Task objective: Transcribe, word for word, every record in the data below.

Task material:
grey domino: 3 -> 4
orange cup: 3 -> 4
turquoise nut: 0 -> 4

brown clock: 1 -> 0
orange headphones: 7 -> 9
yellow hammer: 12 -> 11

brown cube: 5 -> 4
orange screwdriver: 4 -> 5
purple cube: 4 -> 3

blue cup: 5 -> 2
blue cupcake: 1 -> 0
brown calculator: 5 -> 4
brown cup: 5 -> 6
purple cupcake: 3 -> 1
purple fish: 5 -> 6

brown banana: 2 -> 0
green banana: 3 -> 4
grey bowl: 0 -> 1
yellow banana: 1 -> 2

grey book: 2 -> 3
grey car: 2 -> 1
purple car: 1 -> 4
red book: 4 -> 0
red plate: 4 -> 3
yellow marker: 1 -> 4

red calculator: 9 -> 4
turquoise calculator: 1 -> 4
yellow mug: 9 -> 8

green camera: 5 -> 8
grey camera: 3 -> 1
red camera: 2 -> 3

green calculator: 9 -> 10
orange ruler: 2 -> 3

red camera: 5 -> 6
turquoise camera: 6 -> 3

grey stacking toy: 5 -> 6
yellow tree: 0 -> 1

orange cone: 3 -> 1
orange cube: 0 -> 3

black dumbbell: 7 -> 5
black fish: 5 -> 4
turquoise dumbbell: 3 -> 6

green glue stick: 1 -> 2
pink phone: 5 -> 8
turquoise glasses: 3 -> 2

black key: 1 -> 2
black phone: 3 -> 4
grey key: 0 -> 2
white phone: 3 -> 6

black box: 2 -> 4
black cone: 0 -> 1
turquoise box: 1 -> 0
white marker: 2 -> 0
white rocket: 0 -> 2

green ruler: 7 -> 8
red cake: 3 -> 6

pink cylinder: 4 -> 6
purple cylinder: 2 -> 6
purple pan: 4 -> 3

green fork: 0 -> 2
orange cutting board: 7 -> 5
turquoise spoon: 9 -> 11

Answer to the exercise:
grey domino: 3 -> 4
orange cup: 3 -> 4
turquoise nut: 0 -> 4

brown clock: 1 -> 0
orange headphones: 7 -> 9
yellow hammer: 12 -> 11

brown cube: 5 -> 4
orange screwdriver: 4 -> 5
purple cube: 4 -> 3

blue cup: 5 -> 2
blue cupcake: 1 -> 0
brown calculator: 5 -> 4
brown cup: 5 -> 6
purple cupcake: 3 -> 1
purple fish: 5 -> 6

brown banana: 2 -> 0
green banana: 3 -> 4
grey bowl: 0 -> 1
yellow banana: 1 -> 2

grey book: 2 -> 3
grey car: 2 -> 1
purple car: 1 -> 4
red book: 4 -> 0
red plate: 4 -> 3
yellow marker: 1 -> 4

red calculator: 9 -> 4
turquoise calculator: 1 -> 4
yellow mug: 9 -> 8

green camera: 5 -> 8
grey camera: 3 -> 1
red camera: 2 -> 3

green calculator: 9 -> 10
orange ruler: 2 -> 3

red camera: 5 -> 6
turquoise camera: 6 -> 3

grey stacking toy: 5 -> 6
yellow tree: 0 -> 1

orange cone: 3 -> 1
orange cube: 0 -> 3

black dumbbell: 7 -> 5
black fish: 5 -> 4
turquoise dumbbell: 3 -> 6

green glue stick: 1 -> 2
pink phone: 5 -> 8
turquoise glasses: 3 -> 2

black key: 1 -> 2
black phone: 3 -> 4
grey key: 0 -> 2
white phone: 3 -> 6

black box: 2 -> 4
black cone: 0 -> 1
turquoise box: 1 -> 0
white marker: 2 -> 0
white rocket: 0 -> 2

green ruler: 7 -> 8
red cake: 3 -> 6

pink cylinder: 4 -> 6
purple cylinder: 2 -> 6
purple pan: 4 -> 3

green fork: 0 -> 2
orange cutting board: 7 -> 5
turquoise spoon: 9 -> 11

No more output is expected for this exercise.